▸ **Requirement**
Output all the records word for word. Drop the pictures.

▸ **Exercise data**
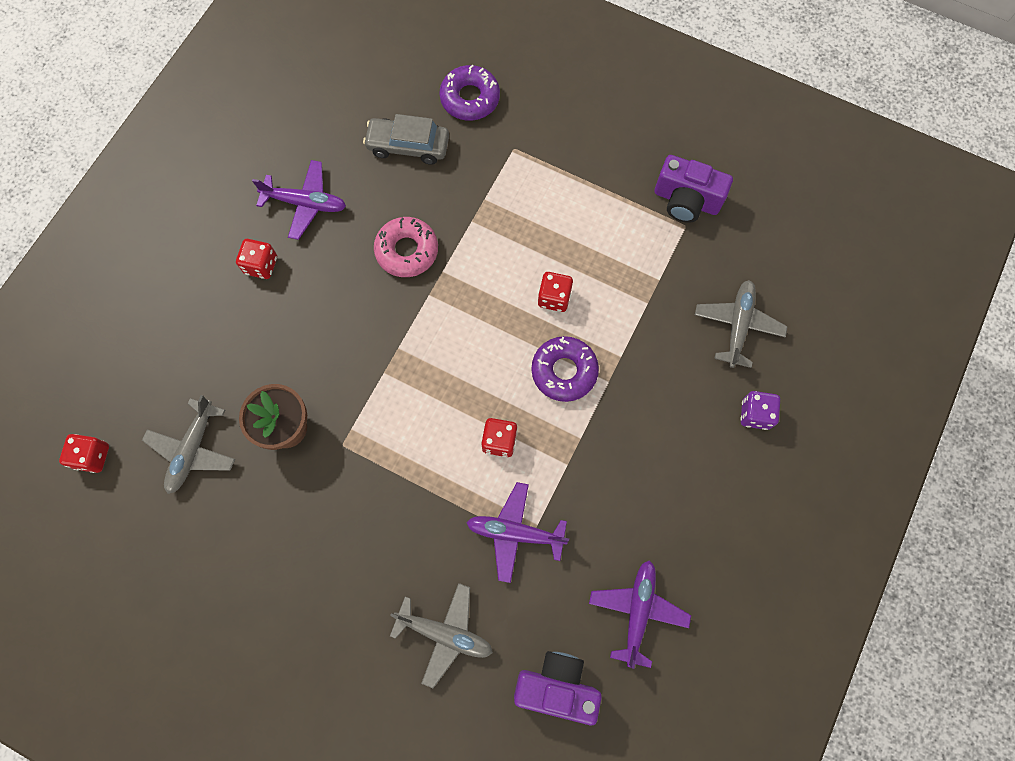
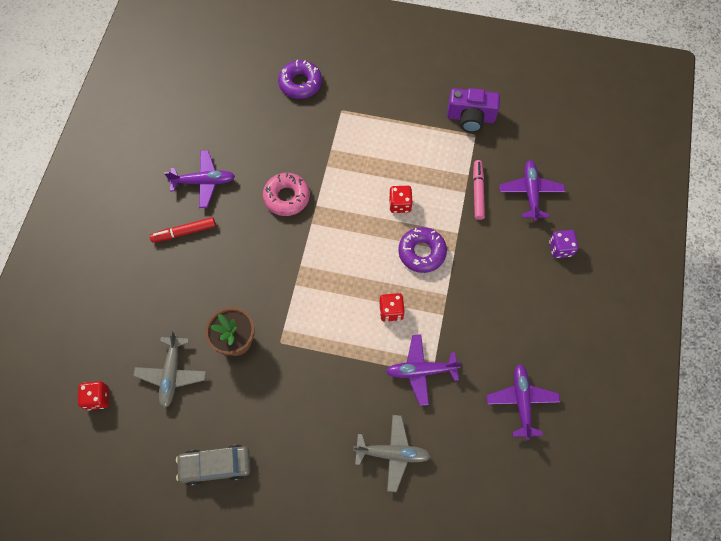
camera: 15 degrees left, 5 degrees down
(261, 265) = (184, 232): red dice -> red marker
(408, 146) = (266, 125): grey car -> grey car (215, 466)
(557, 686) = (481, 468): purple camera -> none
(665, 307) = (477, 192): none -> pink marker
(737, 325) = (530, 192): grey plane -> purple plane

▸ **Task response**
camera: 15 degrees left, 5 degrees down
(261, 265) = (184, 232): red dice -> red marker
(408, 146) = (266, 125): grey car -> grey car (215, 466)
(557, 686) = (481, 468): purple camera -> none
(665, 307) = (477, 192): none -> pink marker
(737, 325) = (530, 192): grey plane -> purple plane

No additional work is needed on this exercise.